### What you should do:
Gather every line in the records below that contains the string "kern". Case is significant.

== Provided data ==

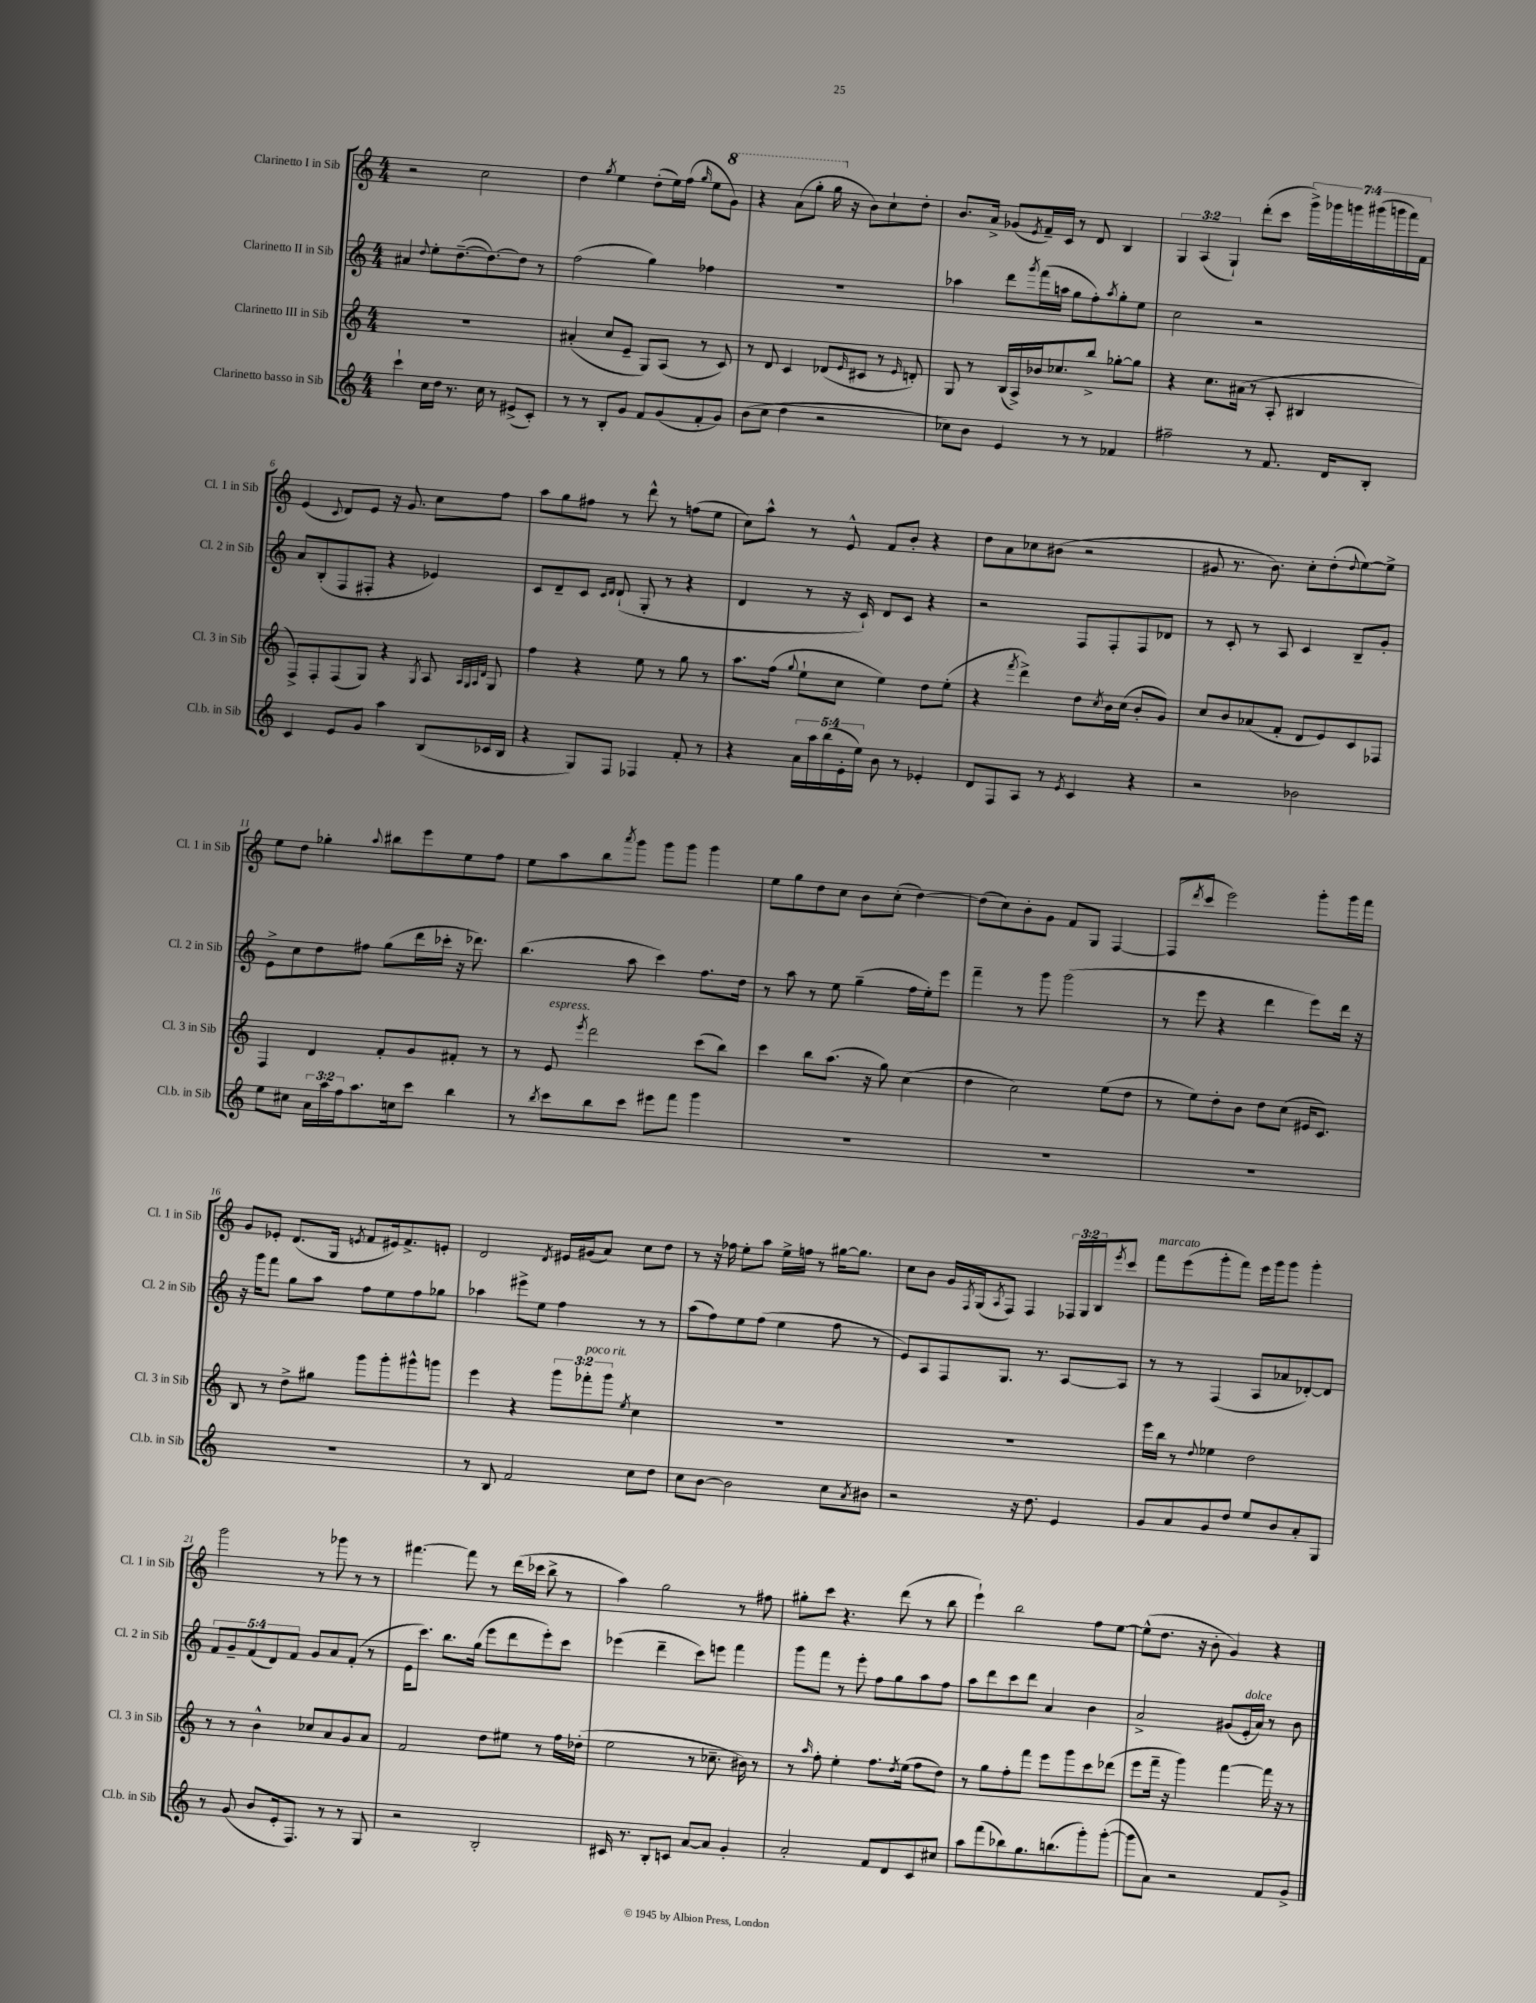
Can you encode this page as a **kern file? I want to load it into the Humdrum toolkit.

**kern	**kern	**kern	**kern
*staff4	*staff3	*staff2	*staff1
*clefG2	*clefG2	*clefG2	*clefG2
*k[]	*k[]	*k[]	*k[]
*M4/4	*M4/4	*M4/4	*M4/4
4ccc`	1r	4a#	2r
.	.	8qqdd	.
16cc	.	8ee'	.
16dd	.	.	.
8.r	.	([8.dd~	.
.	.	.	2cc
16cc	.	8.dd_)	.
8r	.	.	.
(8e#^	.	8dd]	.
8c')	.	8r	.
=	=	=	=
8r	(4a#'	(2ff	4dd
8r	.	.	.
.	.	.	8qgg
8B'	8cc	.	4ee
8g	8e~	.	.
8f	8G)	4gg)	(8dd'
(8g	(8A	.	16ee)
.	.	.	(16ff
.	.	.	16qqgg
8f'	8r	4ff-	8ee
8g)	8c)	.	8gg)
=	=	=	=
(8b	8r	1r	4r
8cc	8d	.	.
4dd	4c	.	(8aa
.	.	.	8ggg'
2r	(8d-	.	16ggg
.	.	.	16r
.	16qqe	.	.
.	8c#	.	8b)
.	8r	.	8cc`
.	16qqe	.	.
.	8d')	.	8dd'
=	=	=	=
8cc-)	8G	4aa-	8.b
8b	8r	.	.
.	.	.	16a^
4e	(16B	8ddd	(8g-
.	16A^)	.	.
.	.	8qggg	8qe
.	16b-	(16fff	16f~)
.	8.cc-	16aa	16c
8r	.	8gg	8r
8r	8bb^	8ff')	8d
.	.	8qaa	.
4f-	[8gg-'	8gg'	4B
.	8gg-]	8ee	.
=	=	=	=
2ff#~	4r	2cc	6G
.	.	.	(6A
.	8.cc	.	.
.	.	.	6G`)
.	(16a#	.	.
8r	8r	2r	(8ddd'
8.f	8A'	.	8ccc
.	4B#	.	28ggg^)
.	.	.	28ggg-
16d	.	.	.
.	.	.	28ggg
.	.	.	(28ggg#
8B'	.	.	.
.	.	.	28ggg
.	.	.	28fff)
.	.	.	28f
=	=	=	=
4c	8F^)	8a	(4e
.	8F'	(8B'	.
.	.	.	8qqc
8e	(8F	8F	8d)
8g	8G)	8F#'	8e
4aa	4r	4r	16r
.	.	.	8.g
.	8qG	.	.
(8B	8A	4e-)	8cc
.	32qqA	.	.
.	32qqG	.	.
.	32qqA	.	.
.	32qqd	.	.
16c-	8G	.	8ff
16B	.	.	.
=	=	=	=
4r	4ff	8c	8aa
.	.	8d~	8gg
8G)	4r	8c	8ff#
.	.	16qqc	.
.	.	16qqd	.
8F	.	(8d`	8r
4F-	8ee	8G'	8ddd^^
.	8r	8r	8r
8f'	8gg	4r	(8ff
8r	8r	.	8ee
=	=	=	=
4r	8.aa	4d	8cc)
.	.	.	8aa^^
.	(16ff	.	.
.	8qqgg	.	.
20a	8ee`	8r	8r
20aa	.	.	.
(20bb	.	.	.
.	8cc	16r	8e^^
20e'	.	.	.
.	.	16c`)	.
20ee)	.	.	.
8b	4ee)	8d	8f
8r	.	8c	8b'
4e-'	8dd	4r	4r
.	(8ee'	.	.
=	=	=	=
8d	4r	2r	8dd
8F	.	.	8a
.	8qfff	.	.
8A	4ddd^)	.	8cc-
8r	.	.	(8b#
8qe	.	.	.
4c	8dd	8F	2r
.	8qcc	.	.
.	16b	8F'	.
.	(16cc	.	.
4r	8b'	8F	.
.	8g)	8d-	.
=	=	=	=
2r	8cc	8r	8g#
.	8b	8c'	8.r
.	(8a-	8r	.
.	.	.	8.b)
.	8f'	8A	.
2b-	8d	4c	8cc'
.	8e)	.	(8dd'
.	.	.	8qqdd
.	8c	8B~	[8ee)
.	8F-	8g'	8ee^]
=	=	=	=
8ee	4F	8e^	8ee
8cc#	.	8cc	8dd
24a	4d	8dd	4gg-'
24aa	.	.	.
24ff	.	.	.
8.aa	.	8ff#	.
.	.	.	8qqaa
.	8f'	(8gg	8bb#
16cc	.	.	.
8ccc	8g	16ddd	8eee
.	.	16ccc-'	.
4bb	8f#'	16r	8ee
.	.	8.ddd-)	.
.	8r	.	8ff
=	=	=	=
8r	8r	(4.bb	8ee
8qbb	.	.	.
8ccc	8e	.	8aa
.	8qeee	.	.
8bb	2ddd	.	8bb
.	.	.	8qaaa
8ccc	.	8aa	8ggg
8eee#	.	4ccc)	8ggg
8fff	.	.	8ggg
4ggg	(8ccc	8.ff	4ggg
.	8bb)	.	.
.	.	16dd	.
=	=	=	=
1r	4ccc	8r	8ee
.	.	8aa	8gg
.	8bb	8r	8dd
.	(8.aa	8ee	8cc
.	.	(4gg~	8b
.	16r	.	.
.	8gg)	.	(8cc'
.	(4cc	16ff	[4dd)
.	.	16ee')	.
.	.	8eee	.
=	=	=	=
1r	4dd	4fff~	(8dd]
.	.	.	8cc)
.	2cc)	8r	8b'
.	.	8ggg	8g
.	.	(2ggg	8f
.	.	.	8G
.	(8ee	.	[4F
.	8dd	.	.
=	=	=	=
1r	8r	8r	(8F]
.	.	.	8qddd
.	8ee)	8eee	8ccc
.	8dd'	4r	2eee)
.	8b	.	.
.	8dd	4ddd	.
.	(8cc	.	.
.	16e#	8eee)	8ggg'
.	8.c)	.	.
.	.	16ddd	16ggg
.	.	16r	16fff
=	=	=	=
1r	8B	16r	8g
.	.	16ggg	.
.	8r	8fff	8e-'
.	8dd^	8gg	(8.d
.	8gg#	8aa	.
.	.	.	16G
.	.	.	8qe
.	8ggg	8ff	8f
.	8ggg'	8ee	16e#)
.	.	.	8.f^
.	8ggg#^^	8ff	.
.	8ggg	8gg-	8e'
=	=	=	=
8r	4eee	4aa-	2d
8B	.	.	.
2f	4r	8eee#^	.
.	.	8ee	.
.	.	.	8qd
.	12ggg	4ff	16e#
.	.	.	(16g#
.	12fff-'	.	.
.	.	.	8a)
.	12ggg	.	.
.	8qee	.	.
8cc	4cc	8r	8cc
8dd	.	8r	8dd
=	=	=	=
8cc	1r	(8aa	8r
[8b	.	8ff)	16r
.	.	.	16ff-
2b]	.	8ee	8ee'
.	.	(8ff	8aa
.	.	4ee	16ee^
.	.	.	16ff
.	.	.	8r
8cc	.	8ff	[16gg#
.	.	.	8.gg#]
8qa	.	.	.
8b#	.	8r	.
=	=	=	=
2r	1r	8e)	8cc
.	.	8A	8b
.	.	8F	16g
.	.	.	8qF
.	.	.	(16G
.	.	.	8qA
.	.	8.G	8F)
16r	.	.	4F
8.dd	.	8.r	.
4e	.	[8A	24F-
.	.	.	24G
.	.	.	24B
.	.	.	8qeee
.	.	8A]	8ccc
=	=	=	=
8g	16eee	8r	8fff
.	16bb	.	.
8a	8r	8r	(8eee
.	8qqdd	.	.
8g	4ee-	(4F	8ggg'
8dd	.	.	8fff)
8ee	2dd	8A	16eee
.	.	.	16ggg
8b	.	8a-	8ggg
8a'	.	[8d-')	4ggg'
8G	.	8d-]	.
=	=	=	=
8r	8r	10f	2ggg
.	.	10g~	.
(8g	8r	.	.
.	.	(10f	.
8b	4b^^	.	.
.	.	10d)	.
16e'	.	.	.
.	.	10f	.
8.F)	.	.	.
.	8cc-	8g	8r
8r	8a	8a	8ggg-
8r	8g	(8f'	8r
8G	8a	8r	8r
=	=	=	=
2r	2f	16e	[4.fff#
.	.	8.ccc)	.
.	.	8.bb	.
.	.	.	8fff#]
.	.	(16gg	.
2B'	8dd	8eee	8r
.	8ee#	8ddd	(16ddd
.	.	.	16ccc-
.	8r	8eee')	8bb^
.	16ff	8ccc	8r
.	(16dd-'	.	.
=	=	=	=
16c#	2ee	(4eee-	4aa)
8.r	.	.	.
8B'	.	4ddd~	2gg
8c	.	.	.
[8a	8r	8ccc)	.
8a]	8.cc-~	8eee	.
4g'	.	4fff	8r
.	16b#)	.	.
.	8r	.	8ff#
=	=	=	=
2a'	8r	8ggg	8gg#'
.	16qqaa	.	.
.	8ff'	8fff	8ccc
.	4ee'	8r	4.r
.	.	8eee'	.
8f	8.ff	8ff	.
8d	.	8gg	(8ddd
.	8qdd	.	.
.	(16ee	.	.
8c	8ff	8aa	8r
8cc#	8dd)	8ff	8bb
=	=	=	=
8aa	8r	8aa	4eee`)
(8fff	8gg	8ddd	.
8bb-)	8ff'	8ccc	2bb
8.gg	8fff	8ddd	.
.	8eee	4a	.
(8.bb	.	.	.
.	8ggg	.	.
8ggg')	8ccc	4b	8ff
([8ggg'	(8ddd-	.	[8ee
=	=	=	=
8ggg]	8eee	2a^	(8ee^^]
8a)	16fff~	.	8.dd
.	16r	.	.
2r	4ggg)	.	.
.	.	.	16r
.	.	.	8b'
.	[4fff	(8g#	4g)
.	.	16e'	.
.	.	16a)	.
8f	16fff]	8r	4r
.	16r	.	.
8g^	8r	8b	.
==	==	==	==
*-	*-	*-	*-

===

### Task solution:
Can you encode this page as a **kern file? I want to load it into the Humdrum toolkit.
**kern	**kern	**kern	**kern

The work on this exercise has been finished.